* What this task involves *
Wherever a line in the records below contains "degrees", copy that line.

* Exercise input *
■ ■ ■ ■
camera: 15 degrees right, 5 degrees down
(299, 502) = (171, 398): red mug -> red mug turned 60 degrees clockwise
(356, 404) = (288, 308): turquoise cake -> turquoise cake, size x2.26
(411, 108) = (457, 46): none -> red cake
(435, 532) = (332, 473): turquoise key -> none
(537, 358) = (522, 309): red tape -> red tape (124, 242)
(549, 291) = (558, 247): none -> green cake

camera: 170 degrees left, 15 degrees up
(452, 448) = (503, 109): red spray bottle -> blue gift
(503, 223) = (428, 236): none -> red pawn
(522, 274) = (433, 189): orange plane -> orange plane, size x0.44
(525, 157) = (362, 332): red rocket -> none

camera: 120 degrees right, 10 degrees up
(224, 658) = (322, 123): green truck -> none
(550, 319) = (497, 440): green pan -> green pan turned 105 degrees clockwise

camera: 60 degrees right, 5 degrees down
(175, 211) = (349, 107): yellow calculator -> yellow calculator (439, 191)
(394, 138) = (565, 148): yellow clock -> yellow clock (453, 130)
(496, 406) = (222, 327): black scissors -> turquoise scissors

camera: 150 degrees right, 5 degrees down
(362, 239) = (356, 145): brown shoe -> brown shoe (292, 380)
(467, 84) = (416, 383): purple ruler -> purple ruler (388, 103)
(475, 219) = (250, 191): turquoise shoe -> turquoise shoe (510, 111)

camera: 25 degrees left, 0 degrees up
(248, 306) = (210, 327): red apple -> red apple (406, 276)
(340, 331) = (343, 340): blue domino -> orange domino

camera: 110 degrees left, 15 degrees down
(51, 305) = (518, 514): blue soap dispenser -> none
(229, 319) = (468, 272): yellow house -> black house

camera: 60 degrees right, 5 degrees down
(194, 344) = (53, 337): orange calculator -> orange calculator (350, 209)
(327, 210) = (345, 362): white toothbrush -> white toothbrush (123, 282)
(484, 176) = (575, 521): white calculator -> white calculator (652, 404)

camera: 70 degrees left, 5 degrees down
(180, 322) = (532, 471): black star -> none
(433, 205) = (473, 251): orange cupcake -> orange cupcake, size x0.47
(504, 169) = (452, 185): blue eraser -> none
■ ■ ■ ■
* Answer to this exercise *
camera: 15 degrees right, 5 degrees down
(299, 502) = (171, 398): red mug -> red mug turned 60 degrees clockwise
camera: 170 degrees left, 15 degrees up
camera: 120 degrees right, 10 degrees up
(550, 319) = (497, 440): green pan -> green pan turned 105 degrees clockwise
camera: 60 degrees right, 5 degrees down
camera: 150 degrees right, 5 degrees down
camera: 25 degrees left, 0 degrees up
camera: 110 degrees left, 15 degrees down
camera: 60 degrees right, 5 degrees down
camera: 70 degrees left, 5 degrees down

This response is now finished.